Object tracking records
-- Opening Marker --
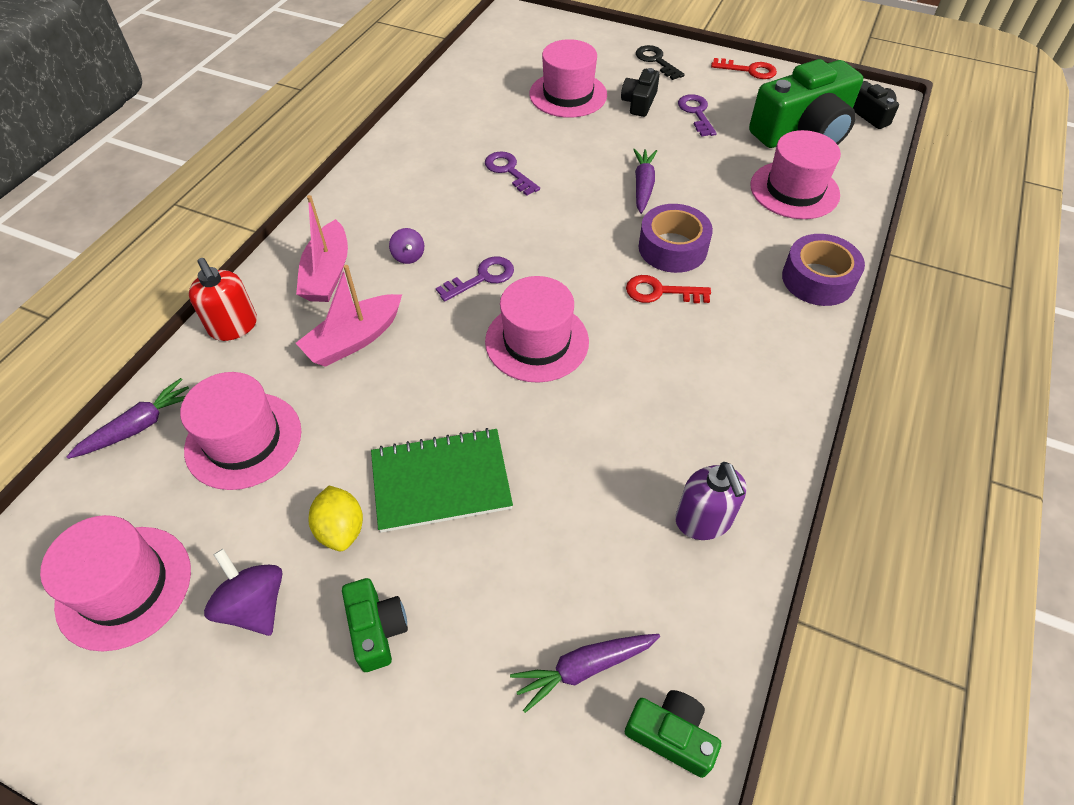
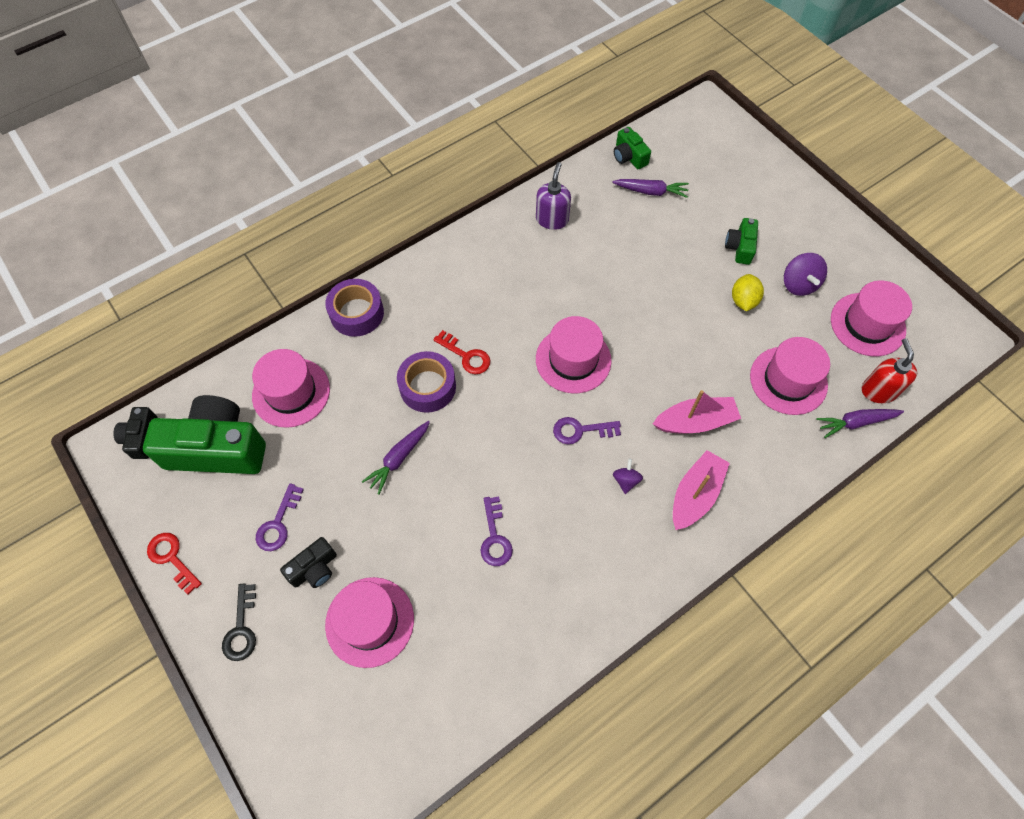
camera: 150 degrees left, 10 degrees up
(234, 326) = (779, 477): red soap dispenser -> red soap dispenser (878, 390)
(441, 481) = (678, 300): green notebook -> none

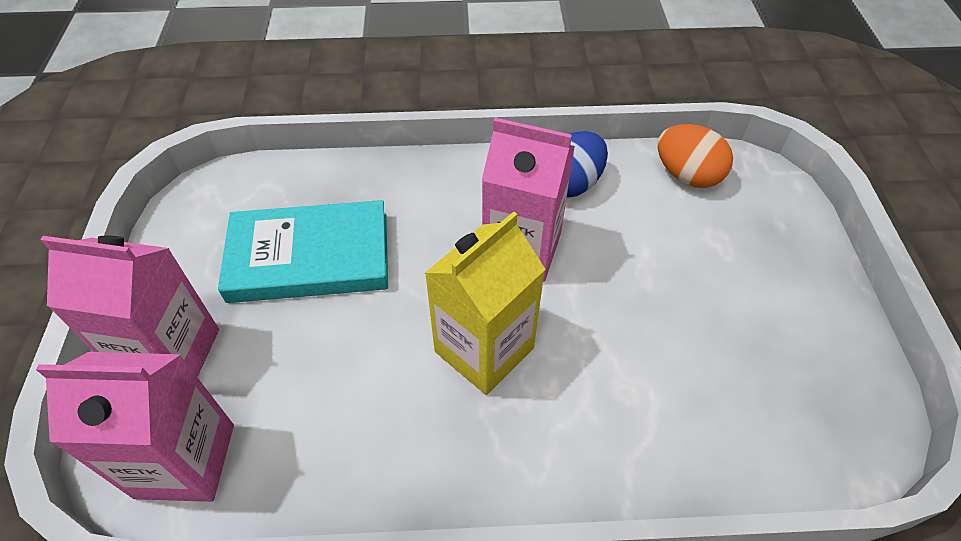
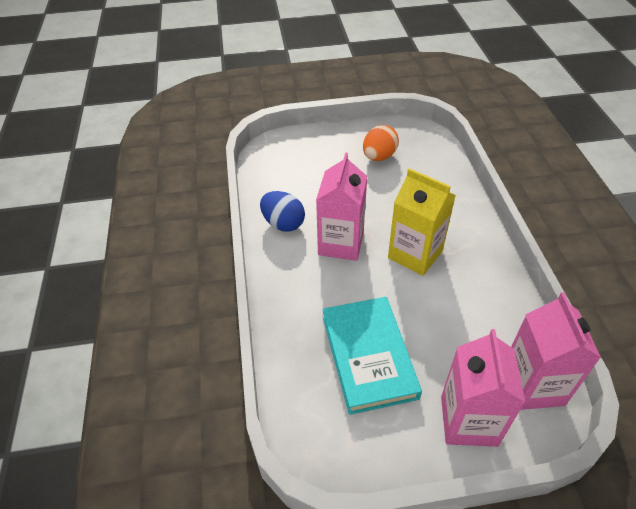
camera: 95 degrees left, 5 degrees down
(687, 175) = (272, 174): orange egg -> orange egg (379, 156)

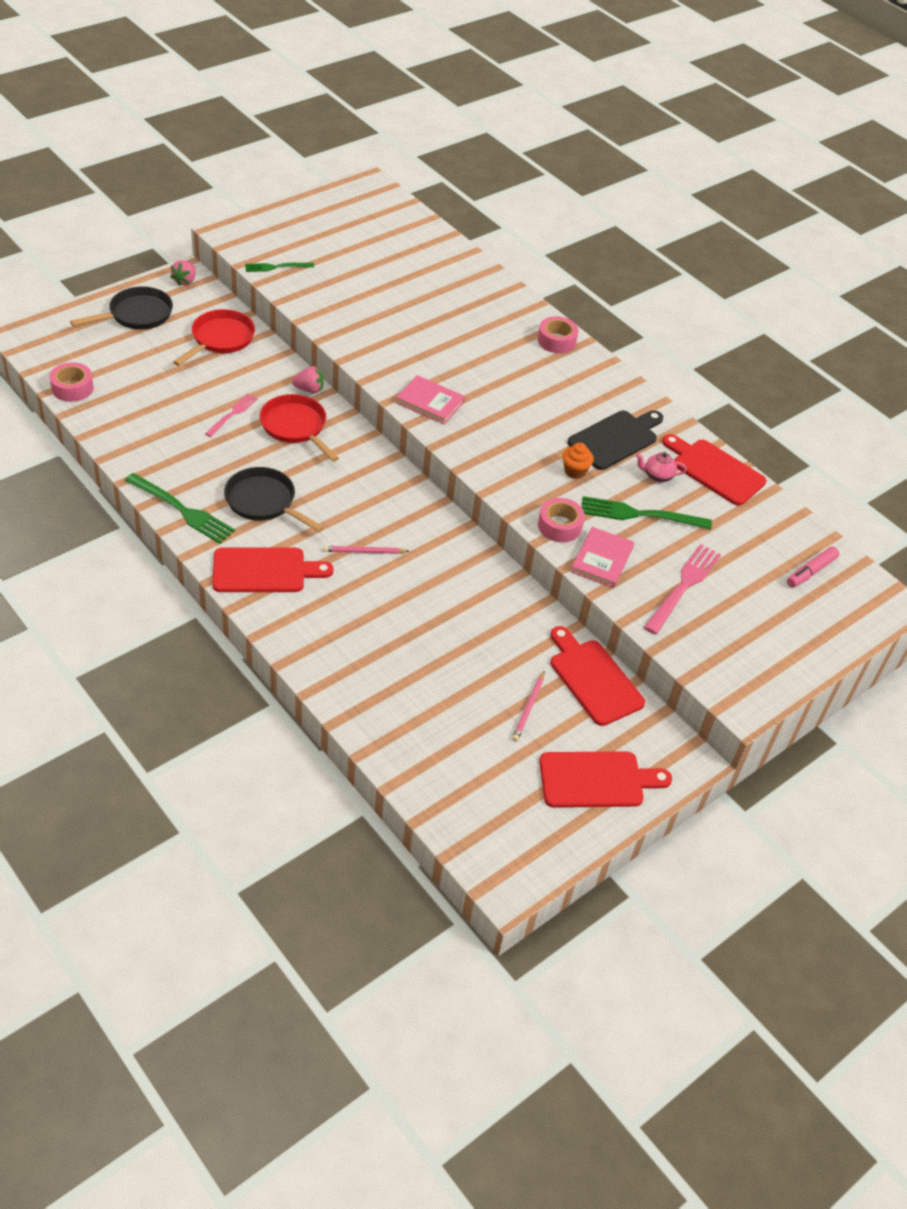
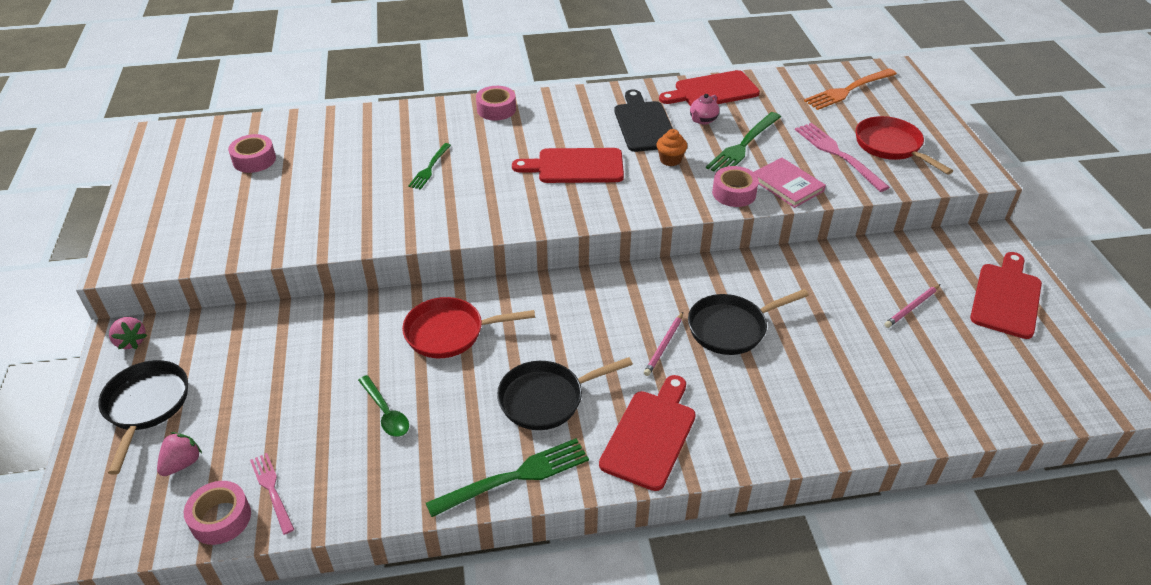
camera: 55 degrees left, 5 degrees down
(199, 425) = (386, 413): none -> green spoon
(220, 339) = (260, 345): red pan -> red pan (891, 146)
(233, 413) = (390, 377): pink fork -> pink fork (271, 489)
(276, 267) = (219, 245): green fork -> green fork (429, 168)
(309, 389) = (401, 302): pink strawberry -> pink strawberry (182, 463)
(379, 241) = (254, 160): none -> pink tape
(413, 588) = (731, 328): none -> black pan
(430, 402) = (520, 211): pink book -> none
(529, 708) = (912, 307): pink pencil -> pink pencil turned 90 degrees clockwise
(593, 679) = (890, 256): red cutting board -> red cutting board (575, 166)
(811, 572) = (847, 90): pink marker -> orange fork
-- Closing Marker --
WHAT THE TASK REQUIRES:
Your answer must consist only of the lines from the one containing "(529, 708) = (912, 307): pink" through the last line of the data above, both included, exactly as written.

EXERCISE OUTPUT:
(529, 708) = (912, 307): pink pencil -> pink pencil turned 90 degrees clockwise
(593, 679) = (890, 256): red cutting board -> red cutting board (575, 166)
(811, 572) = (847, 90): pink marker -> orange fork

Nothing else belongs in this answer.